## DESCRIPTION OF THE TASK:
Locate each line in the listing that contains the string "major", and copy those lines out in full.

Stored data entries:
━━━━━━━━━━━━━━━━━━━━

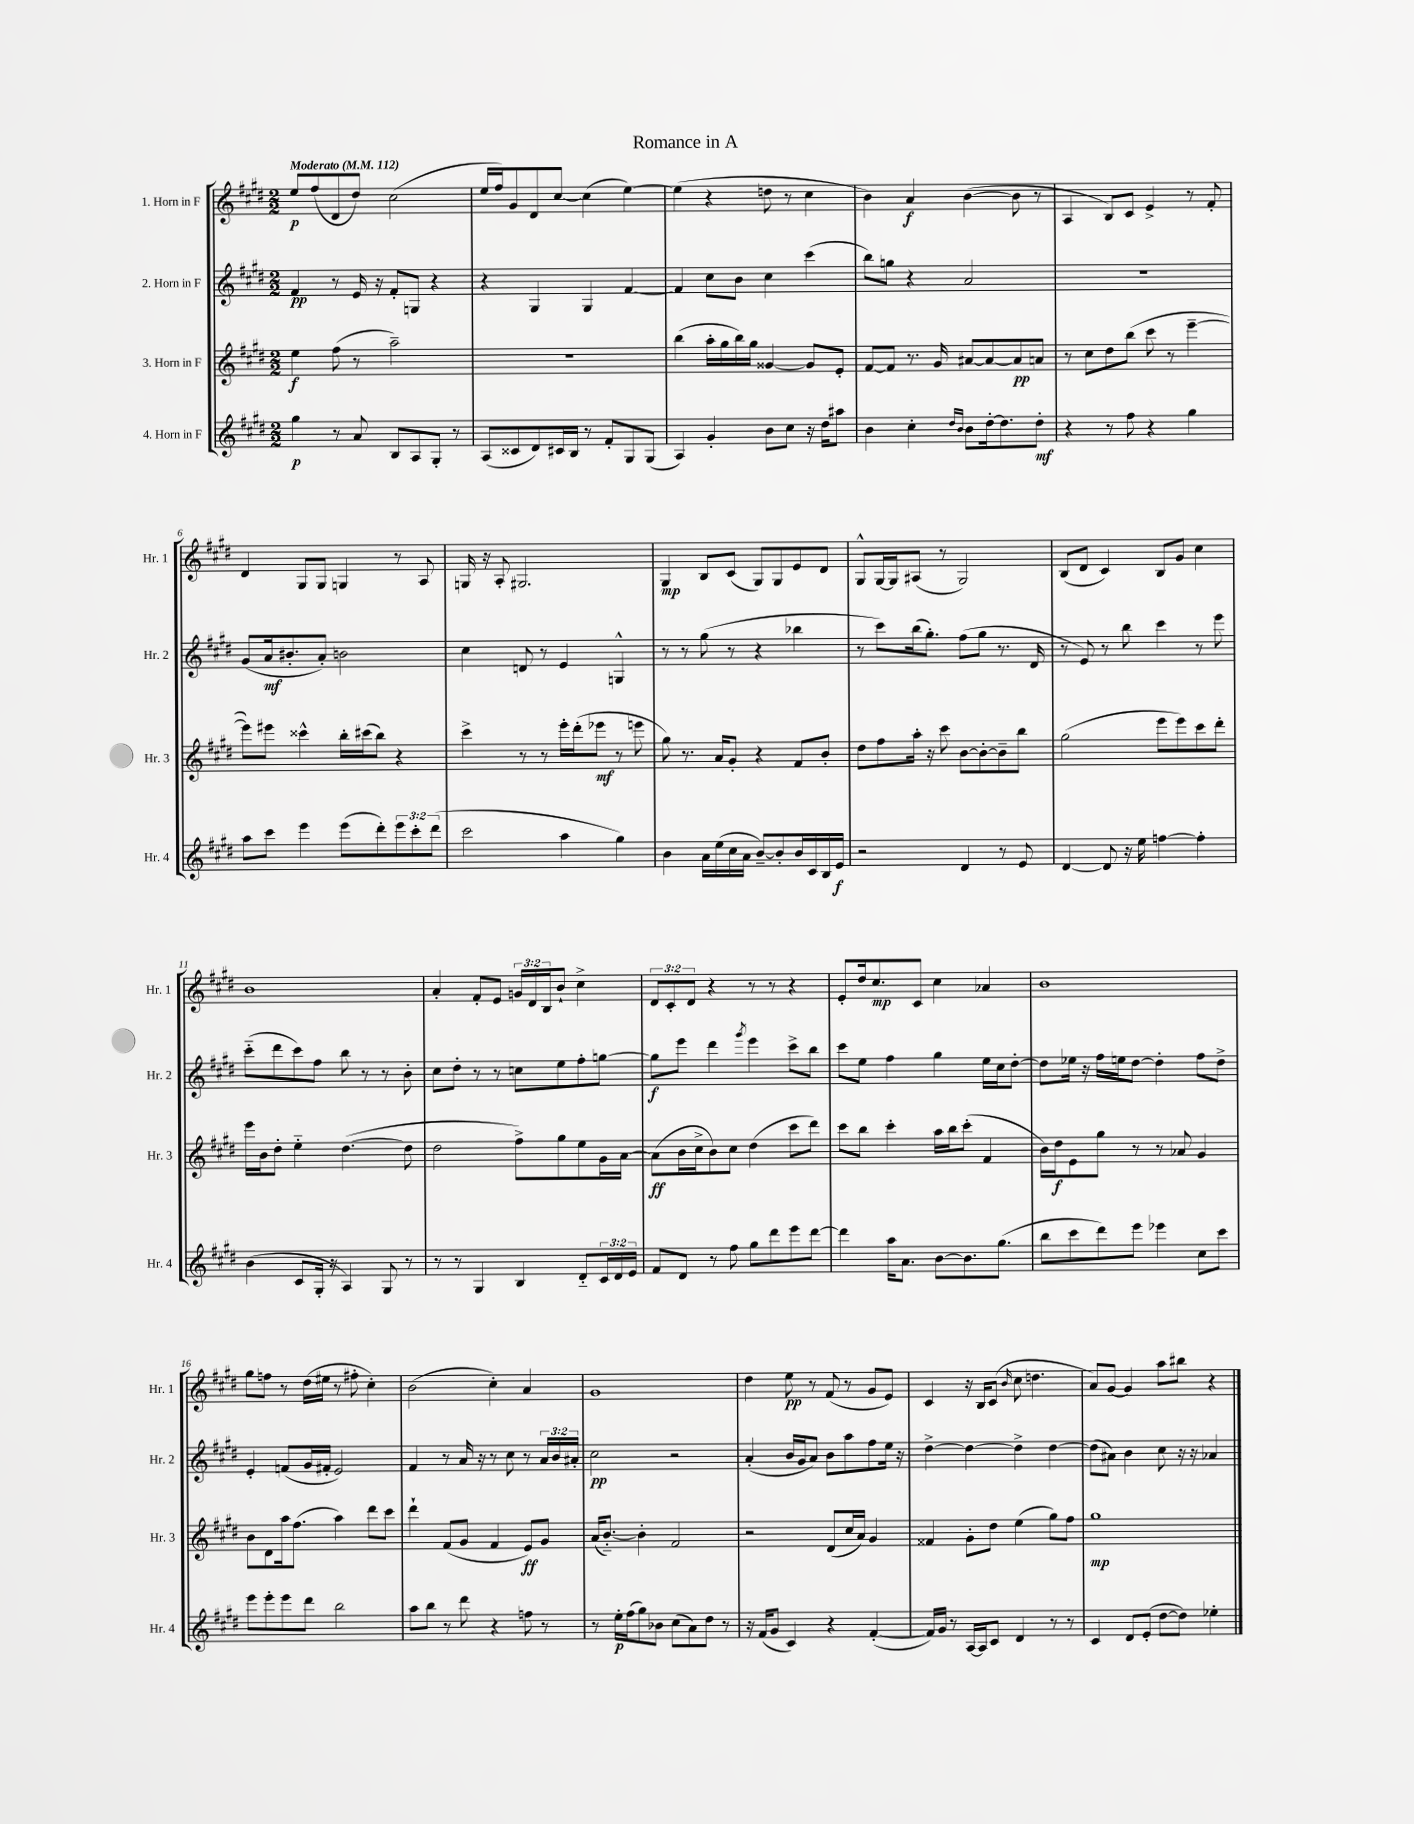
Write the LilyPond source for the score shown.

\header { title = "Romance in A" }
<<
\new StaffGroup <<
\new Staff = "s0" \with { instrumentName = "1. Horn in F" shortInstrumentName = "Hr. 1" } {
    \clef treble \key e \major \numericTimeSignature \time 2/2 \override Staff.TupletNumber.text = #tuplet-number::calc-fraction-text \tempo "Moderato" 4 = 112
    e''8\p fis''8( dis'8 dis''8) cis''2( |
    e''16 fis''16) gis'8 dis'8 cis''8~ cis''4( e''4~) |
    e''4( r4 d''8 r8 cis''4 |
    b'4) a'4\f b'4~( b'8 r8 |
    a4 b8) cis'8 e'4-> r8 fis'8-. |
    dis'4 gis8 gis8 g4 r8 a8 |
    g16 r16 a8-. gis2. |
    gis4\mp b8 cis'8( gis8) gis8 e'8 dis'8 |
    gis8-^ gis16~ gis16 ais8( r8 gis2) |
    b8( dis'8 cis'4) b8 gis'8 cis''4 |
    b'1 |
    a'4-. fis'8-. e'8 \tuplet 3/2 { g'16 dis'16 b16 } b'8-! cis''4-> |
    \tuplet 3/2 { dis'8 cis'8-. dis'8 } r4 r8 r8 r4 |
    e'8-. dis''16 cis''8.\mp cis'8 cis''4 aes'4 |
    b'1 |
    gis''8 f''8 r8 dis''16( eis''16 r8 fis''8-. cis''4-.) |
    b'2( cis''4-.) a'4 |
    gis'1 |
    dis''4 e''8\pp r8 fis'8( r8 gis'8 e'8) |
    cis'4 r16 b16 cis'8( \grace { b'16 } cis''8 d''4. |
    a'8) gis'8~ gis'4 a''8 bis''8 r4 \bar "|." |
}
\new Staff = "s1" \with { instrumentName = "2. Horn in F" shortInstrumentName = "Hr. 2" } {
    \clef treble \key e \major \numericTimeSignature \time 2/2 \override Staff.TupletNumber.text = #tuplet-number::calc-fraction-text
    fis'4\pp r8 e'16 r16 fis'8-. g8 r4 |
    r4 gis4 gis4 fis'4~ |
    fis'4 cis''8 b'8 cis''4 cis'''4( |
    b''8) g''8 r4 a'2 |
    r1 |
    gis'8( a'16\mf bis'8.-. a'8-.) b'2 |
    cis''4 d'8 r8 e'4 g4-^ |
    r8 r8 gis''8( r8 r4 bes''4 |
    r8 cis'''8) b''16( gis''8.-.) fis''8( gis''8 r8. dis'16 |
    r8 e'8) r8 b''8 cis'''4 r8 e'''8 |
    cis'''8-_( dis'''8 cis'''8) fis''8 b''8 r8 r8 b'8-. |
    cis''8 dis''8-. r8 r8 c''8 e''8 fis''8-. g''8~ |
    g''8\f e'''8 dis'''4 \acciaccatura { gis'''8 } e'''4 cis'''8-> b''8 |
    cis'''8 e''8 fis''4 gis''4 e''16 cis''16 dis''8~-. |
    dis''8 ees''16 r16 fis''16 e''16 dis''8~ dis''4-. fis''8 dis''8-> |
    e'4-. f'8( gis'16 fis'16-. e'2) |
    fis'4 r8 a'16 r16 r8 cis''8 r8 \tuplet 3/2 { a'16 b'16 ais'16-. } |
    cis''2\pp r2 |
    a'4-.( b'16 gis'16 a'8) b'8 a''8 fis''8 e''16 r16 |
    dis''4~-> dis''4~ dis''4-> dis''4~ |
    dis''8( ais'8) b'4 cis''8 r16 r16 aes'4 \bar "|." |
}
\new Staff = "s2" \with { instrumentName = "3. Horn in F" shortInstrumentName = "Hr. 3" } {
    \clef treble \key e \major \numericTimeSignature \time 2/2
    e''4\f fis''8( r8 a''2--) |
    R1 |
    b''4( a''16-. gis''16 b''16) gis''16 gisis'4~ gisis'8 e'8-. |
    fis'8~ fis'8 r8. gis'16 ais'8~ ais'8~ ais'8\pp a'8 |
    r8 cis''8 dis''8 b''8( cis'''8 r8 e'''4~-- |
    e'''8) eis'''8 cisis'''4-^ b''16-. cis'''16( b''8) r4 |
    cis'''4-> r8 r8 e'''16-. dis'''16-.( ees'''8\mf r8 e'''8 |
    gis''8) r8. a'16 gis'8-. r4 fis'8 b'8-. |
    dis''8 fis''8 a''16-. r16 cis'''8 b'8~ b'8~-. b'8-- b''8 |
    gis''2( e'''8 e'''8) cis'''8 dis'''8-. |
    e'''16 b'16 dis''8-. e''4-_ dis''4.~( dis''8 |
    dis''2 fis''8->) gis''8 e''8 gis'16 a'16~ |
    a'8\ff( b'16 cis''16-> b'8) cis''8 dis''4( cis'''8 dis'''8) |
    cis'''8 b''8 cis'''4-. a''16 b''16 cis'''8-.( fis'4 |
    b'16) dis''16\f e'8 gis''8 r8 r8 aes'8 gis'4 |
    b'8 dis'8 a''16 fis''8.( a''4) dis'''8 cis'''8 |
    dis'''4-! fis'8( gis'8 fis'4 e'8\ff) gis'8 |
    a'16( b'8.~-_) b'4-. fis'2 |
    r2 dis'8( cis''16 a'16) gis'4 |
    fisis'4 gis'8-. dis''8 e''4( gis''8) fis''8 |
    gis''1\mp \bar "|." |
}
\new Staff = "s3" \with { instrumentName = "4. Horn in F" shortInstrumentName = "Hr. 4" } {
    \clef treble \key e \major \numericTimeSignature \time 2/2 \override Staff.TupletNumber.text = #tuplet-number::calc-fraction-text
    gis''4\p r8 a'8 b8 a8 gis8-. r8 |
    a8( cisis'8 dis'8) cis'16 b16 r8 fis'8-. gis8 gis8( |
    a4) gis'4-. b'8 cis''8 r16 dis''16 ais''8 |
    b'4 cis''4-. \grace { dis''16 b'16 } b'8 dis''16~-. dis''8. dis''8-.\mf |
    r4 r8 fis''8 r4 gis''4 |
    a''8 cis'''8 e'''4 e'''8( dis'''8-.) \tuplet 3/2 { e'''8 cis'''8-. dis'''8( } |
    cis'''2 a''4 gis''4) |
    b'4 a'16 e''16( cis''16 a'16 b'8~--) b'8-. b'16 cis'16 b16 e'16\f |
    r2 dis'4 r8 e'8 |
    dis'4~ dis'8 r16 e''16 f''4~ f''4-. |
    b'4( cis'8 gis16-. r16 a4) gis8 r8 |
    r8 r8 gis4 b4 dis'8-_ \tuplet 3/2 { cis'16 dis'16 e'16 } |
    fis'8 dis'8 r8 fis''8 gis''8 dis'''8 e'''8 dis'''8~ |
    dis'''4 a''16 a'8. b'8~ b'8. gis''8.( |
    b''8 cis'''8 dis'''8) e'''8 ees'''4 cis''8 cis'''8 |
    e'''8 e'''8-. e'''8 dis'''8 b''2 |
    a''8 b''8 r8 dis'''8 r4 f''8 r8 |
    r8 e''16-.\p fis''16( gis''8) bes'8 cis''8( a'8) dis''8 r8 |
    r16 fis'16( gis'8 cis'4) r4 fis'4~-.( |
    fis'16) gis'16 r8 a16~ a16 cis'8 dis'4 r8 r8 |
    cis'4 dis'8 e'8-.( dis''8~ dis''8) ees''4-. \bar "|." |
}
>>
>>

━━━━━━━━━━━━━━━━━━━━

## OUTPUT OF THE TASK:
    \clef treble \key e \major \numericTimeSignature \time 2/2 \override Staff.TupletNumber.text = #tuplet-number::calc-fraction-text \tempo "Moderato" 4 = 112
    \clef treble \key e \major \numericTimeSignature \time 2/2 \override Staff.TupletNumber.text = #tuplet-number::calc-fraction-text
    \clef treble \key e \major \numericTimeSignature \time 2/2
    \clef treble \key e \major \numericTimeSignature \time 2/2 \override Staff.TupletNumber.text = #tuplet-number::calc-fraction-text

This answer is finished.